• COLLECTED MATERIAL
· · ·
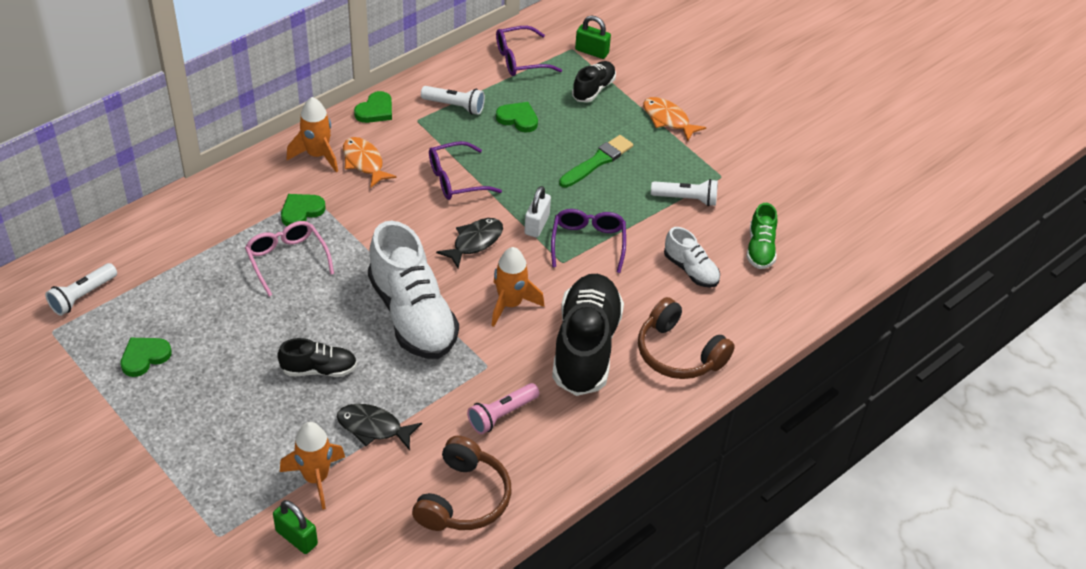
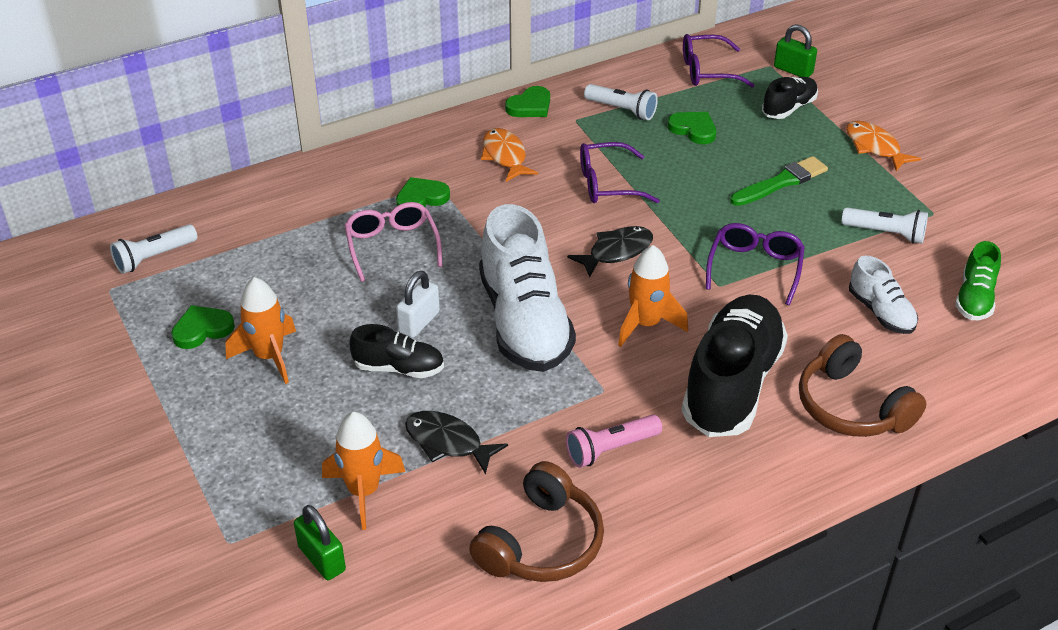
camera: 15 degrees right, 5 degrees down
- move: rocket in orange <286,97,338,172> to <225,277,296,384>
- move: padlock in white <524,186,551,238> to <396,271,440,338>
· · ·
• WORK REQUIRED
Within the data, how many lines hold the word "move"? State the number alone.

• SOLUTION BELOW
2